YOUR ASSIGNMENT: Quote every line below exactly and skip any picture.

Recorded data:
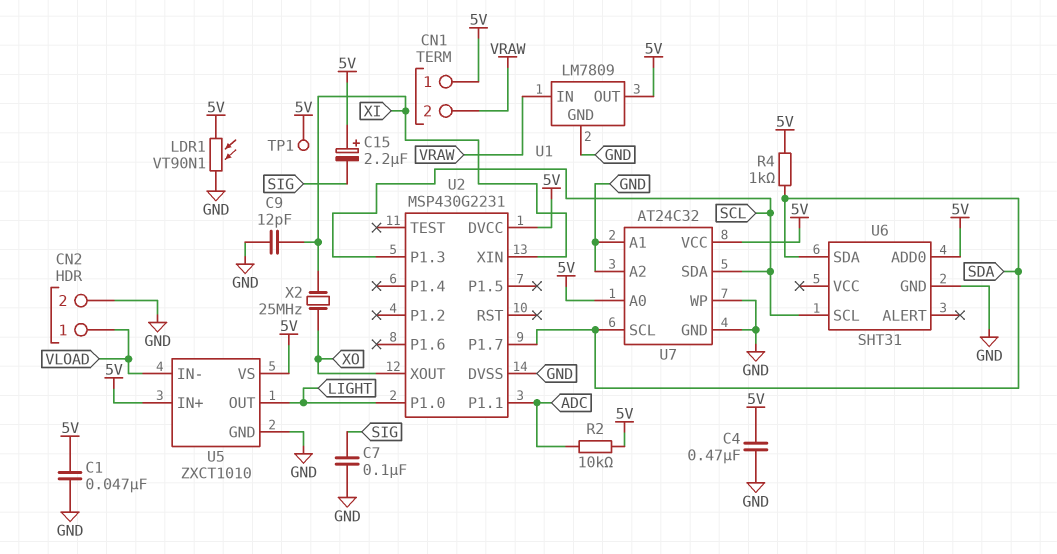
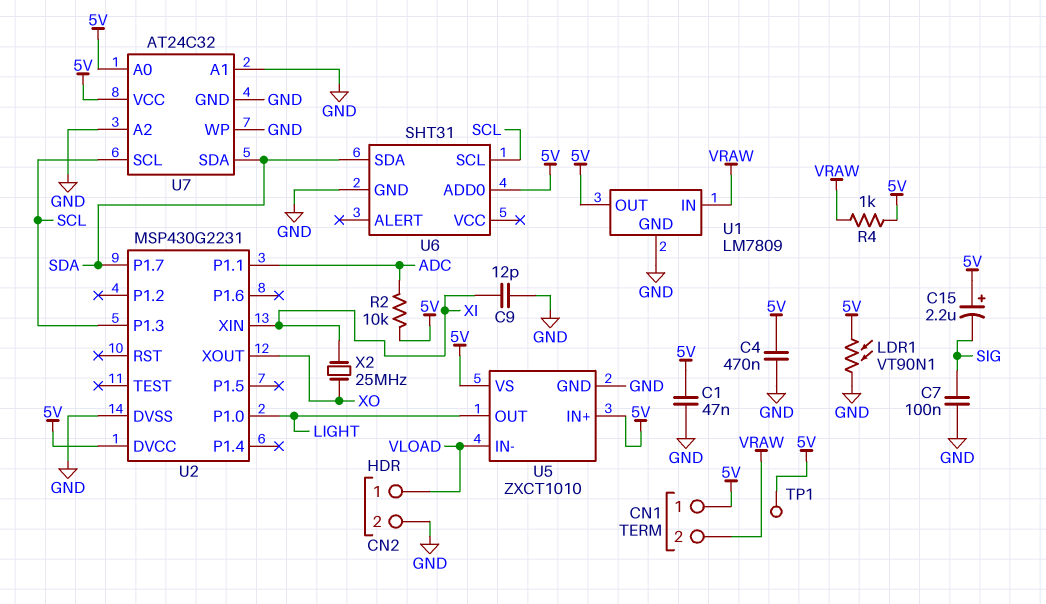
R4: 1k (5V, SDA) -> 1k (5V, VRAW)
U7 pin SCL: SDA -> SCL
U7 pin SDA: SCL -> SDA

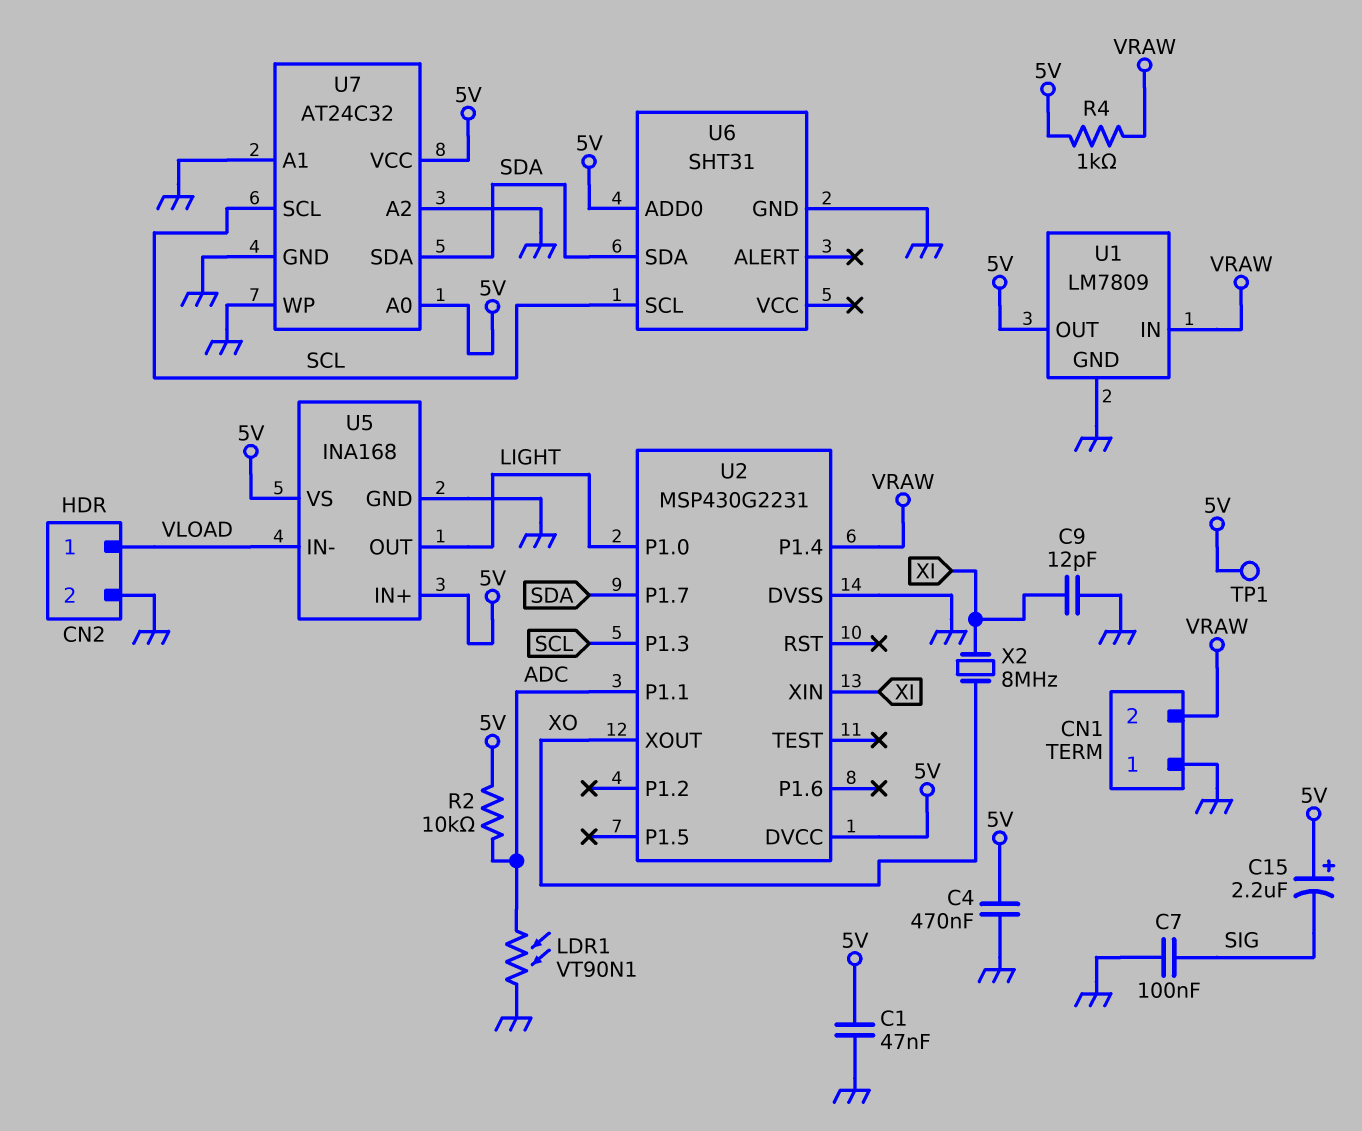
CN1 pin 1: 5V -> GND
LDR1: VT90N1 (5V, GND) -> VT90N1 (ADC, GND)
U2 pin P1.4: none -> VRAW
U5: ZXCT1010 -> INA168
X2: 25MHz (XI, XO) -> 8MHz (XI, XO)

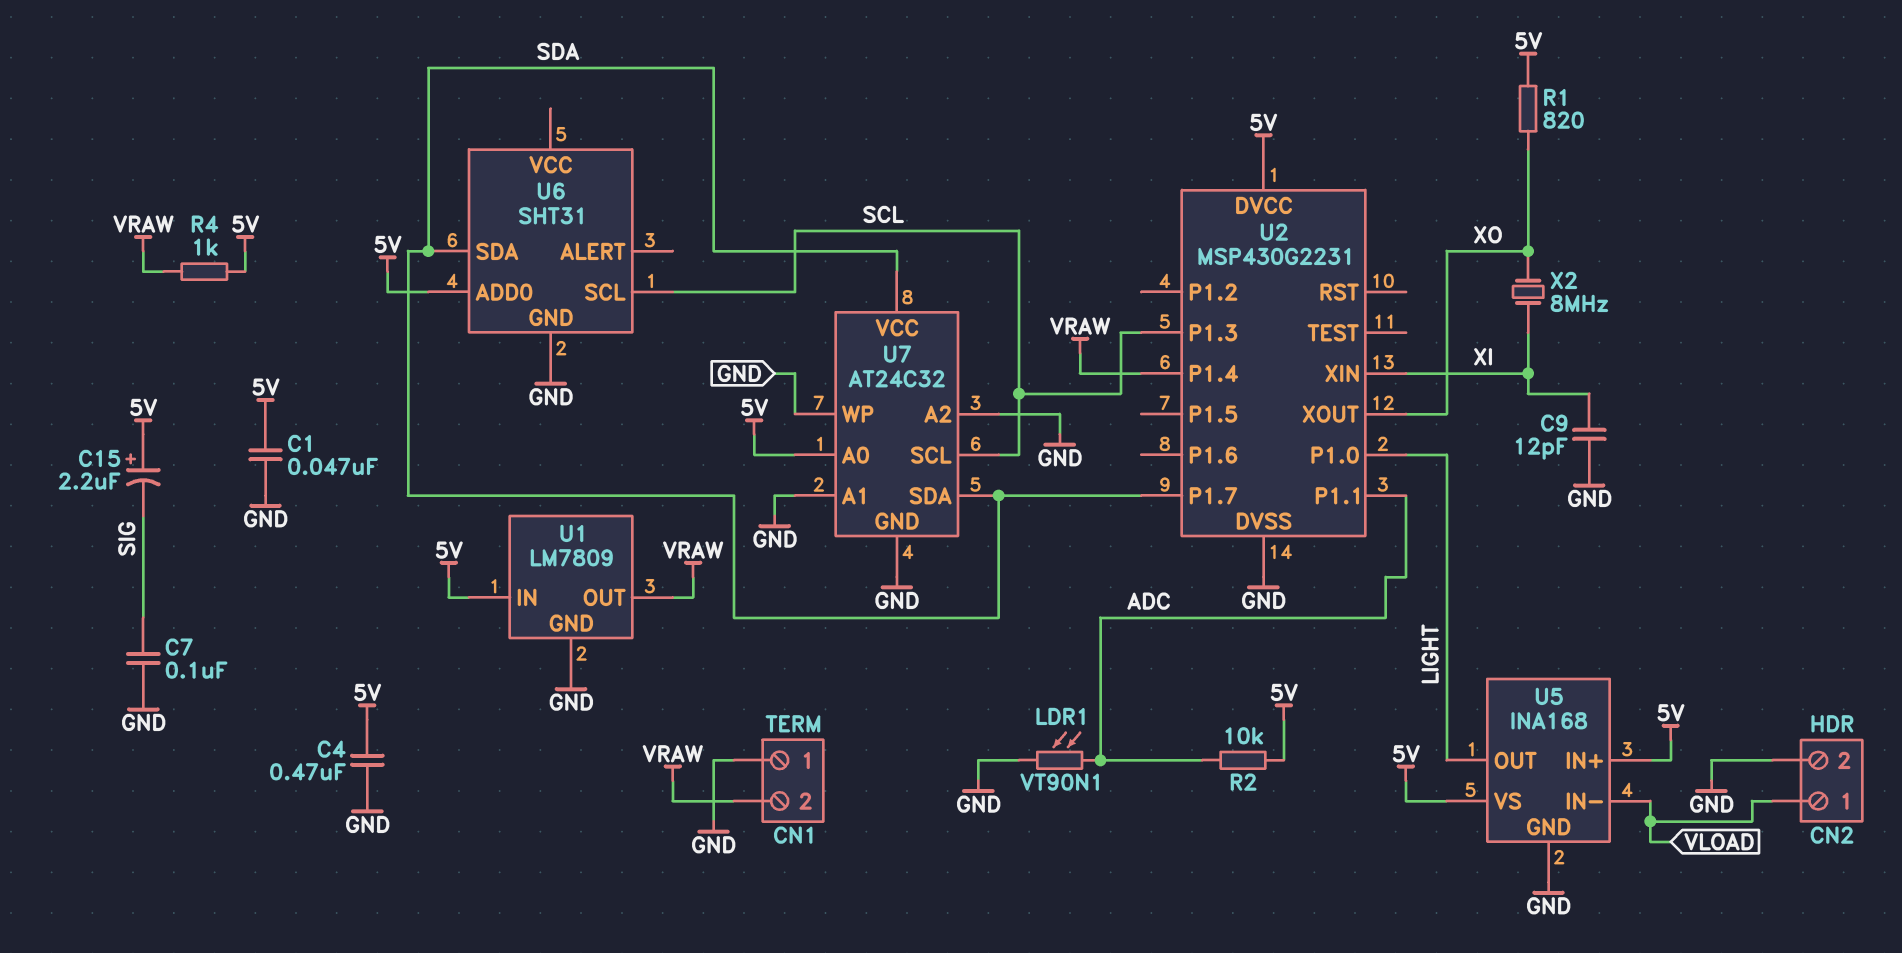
R1: none -> 820 (5V, XO)
TP1: test point (5V) -> none
U1 pin IN: VRAW -> 5V
U1 pin OUT: 5V -> VRAW
U7 pin VCC: 5V -> SDA

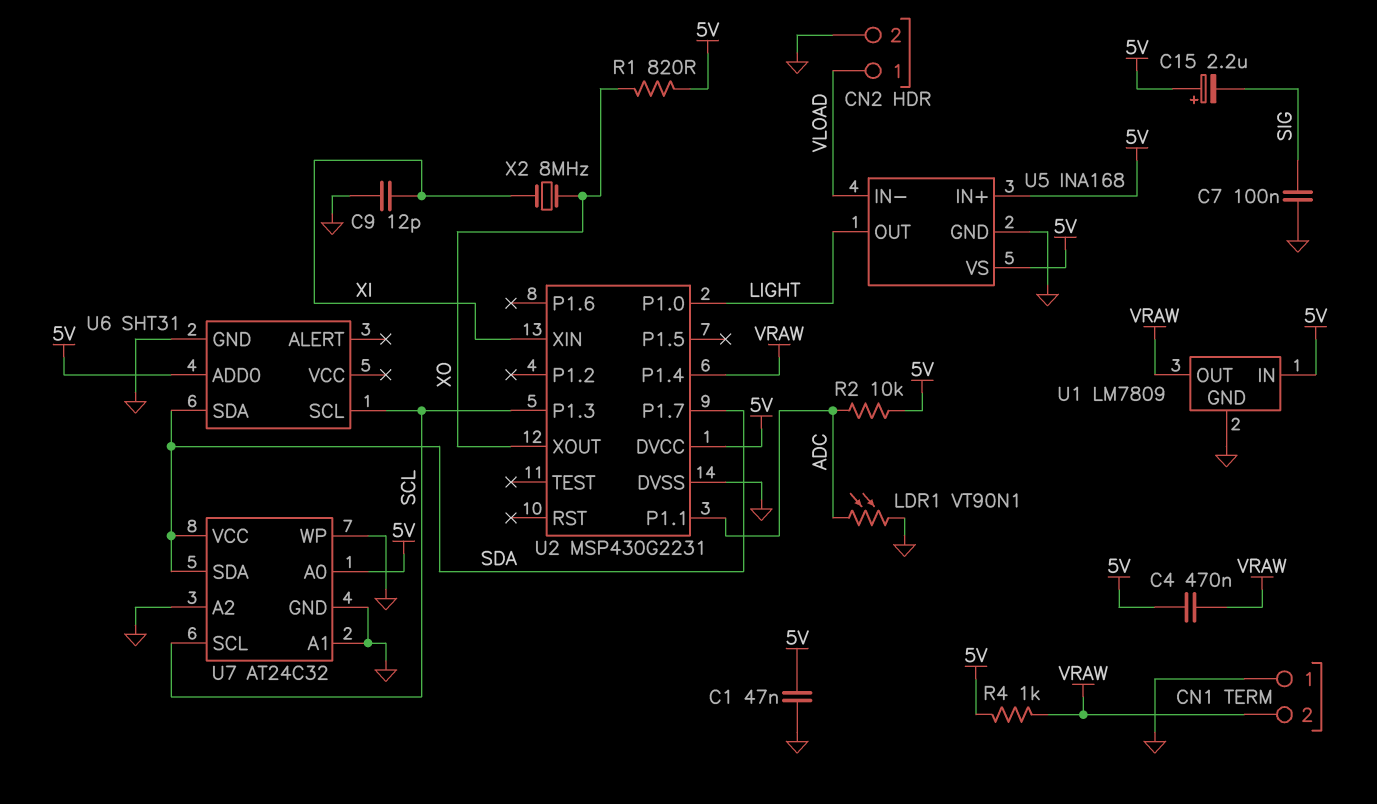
C4: 470nF (5V, GND) -> 470nF (5V, VRAW)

REPLY:
R4: 1k (5V, SDA) -> 1k (5V, VRAW)
U7 pin SCL: SDA -> SCL
U7 pin SDA: SCL -> SDA

CN1 pin 1: 5V -> GND
LDR1: VT90N1 (5V, GND) -> VT90N1 (ADC, GND)
U2 pin P1.4: none -> VRAW
U5: ZXCT1010 -> INA168
X2: 25MHz (XI, XO) -> 8MHz (XI, XO)

R1: none -> 820 (5V, XO)
TP1: test point (5V) -> none
U1 pin IN: VRAW -> 5V
U1 pin OUT: 5V -> VRAW
U7 pin VCC: 5V -> SDA

C4: 470nF (5V, GND) -> 470nF (5V, VRAW)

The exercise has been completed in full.